→ Problem to work on
Can you turn these records into a JSON list of strings, one string per line, with blank lines dropped and the picture lines left out?

• • • •

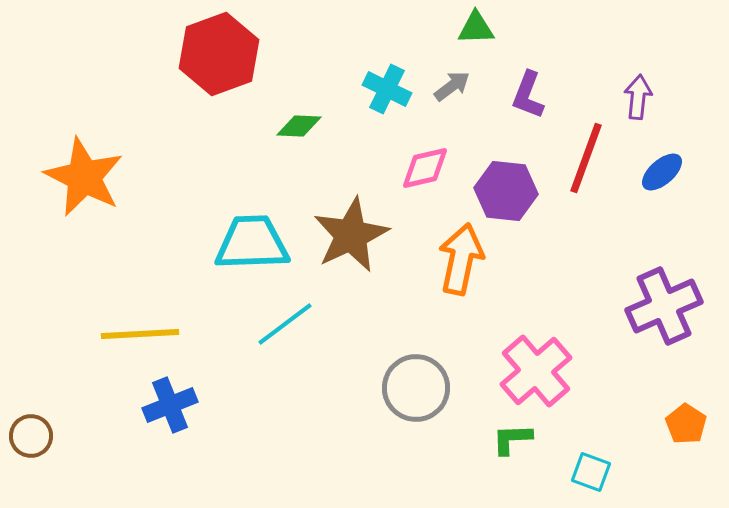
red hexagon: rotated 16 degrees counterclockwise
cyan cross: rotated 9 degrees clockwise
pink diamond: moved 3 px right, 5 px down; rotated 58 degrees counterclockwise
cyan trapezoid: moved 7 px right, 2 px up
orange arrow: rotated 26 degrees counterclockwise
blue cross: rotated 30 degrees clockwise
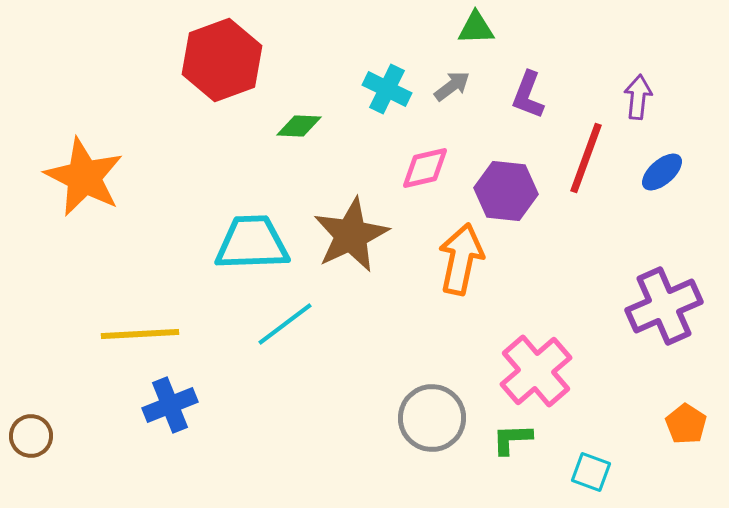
red hexagon: moved 3 px right, 6 px down
gray circle: moved 16 px right, 30 px down
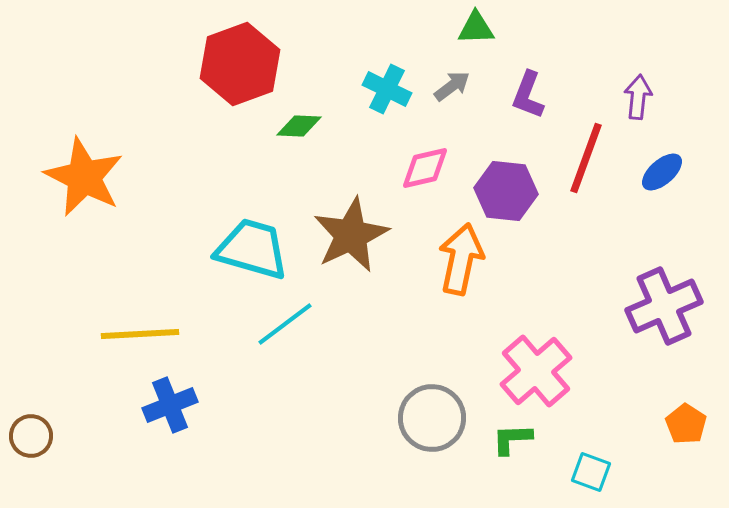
red hexagon: moved 18 px right, 4 px down
cyan trapezoid: moved 6 px down; rotated 18 degrees clockwise
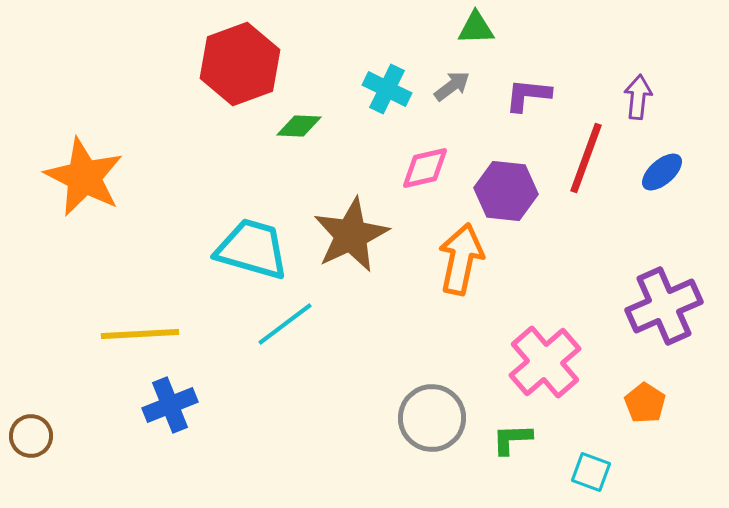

• • • •

→ In response
[
  "red hexagon: rotated 16 degrees counterclockwise",
  "cyan cross: rotated 9 degrees clockwise",
  "pink diamond: moved 3 px right, 5 px down; rotated 58 degrees counterclockwise",
  "cyan trapezoid: moved 7 px right, 2 px up",
  "orange arrow: rotated 26 degrees counterclockwise",
  "blue cross: rotated 30 degrees clockwise",
  "red hexagon: moved 3 px right, 6 px down",
  "gray circle: moved 16 px right, 30 px down",
  "red hexagon: moved 18 px right, 4 px down",
  "cyan trapezoid: moved 6 px down; rotated 18 degrees clockwise"
]